## TASK INPUTS
*** Begin section ***

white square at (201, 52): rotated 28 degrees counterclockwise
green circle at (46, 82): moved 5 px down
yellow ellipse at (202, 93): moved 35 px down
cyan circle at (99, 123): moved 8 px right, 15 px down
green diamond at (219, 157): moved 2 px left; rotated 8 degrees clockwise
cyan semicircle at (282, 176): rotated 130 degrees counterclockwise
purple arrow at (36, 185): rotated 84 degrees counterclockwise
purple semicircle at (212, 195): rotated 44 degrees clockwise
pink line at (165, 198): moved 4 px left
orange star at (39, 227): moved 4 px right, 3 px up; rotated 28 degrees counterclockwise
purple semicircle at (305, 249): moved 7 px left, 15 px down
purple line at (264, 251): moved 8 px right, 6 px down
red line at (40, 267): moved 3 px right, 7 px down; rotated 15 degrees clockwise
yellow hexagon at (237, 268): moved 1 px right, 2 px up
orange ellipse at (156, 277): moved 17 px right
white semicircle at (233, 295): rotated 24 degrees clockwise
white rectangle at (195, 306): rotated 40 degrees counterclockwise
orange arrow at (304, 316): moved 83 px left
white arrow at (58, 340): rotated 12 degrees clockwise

*** End section ***
*** Begin section ***

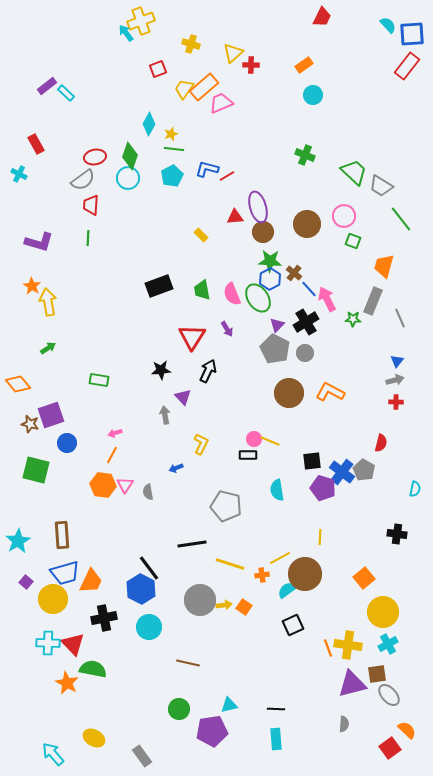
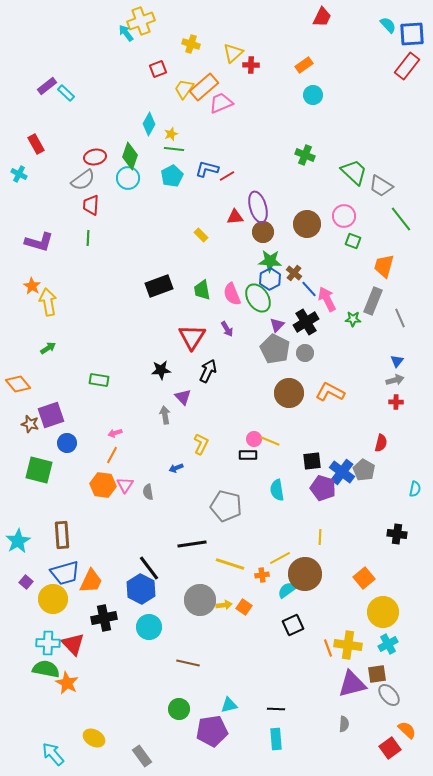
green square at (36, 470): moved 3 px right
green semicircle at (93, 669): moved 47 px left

*** End section ***

## TASK GOAL
The answer is the lines above between the line holding "pink line at (165, 198): moved 4 px left" and the line holding "white semicircle at", inclusive, each written out exactly, and no others.

## ANSWER BOX
pink line at (165, 198): moved 4 px left
orange star at (39, 227): moved 4 px right, 3 px up; rotated 28 degrees counterclockwise
purple semicircle at (305, 249): moved 7 px left, 15 px down
purple line at (264, 251): moved 8 px right, 6 px down
red line at (40, 267): moved 3 px right, 7 px down; rotated 15 degrees clockwise
yellow hexagon at (237, 268): moved 1 px right, 2 px up
orange ellipse at (156, 277): moved 17 px right
white semicircle at (233, 295): rotated 24 degrees clockwise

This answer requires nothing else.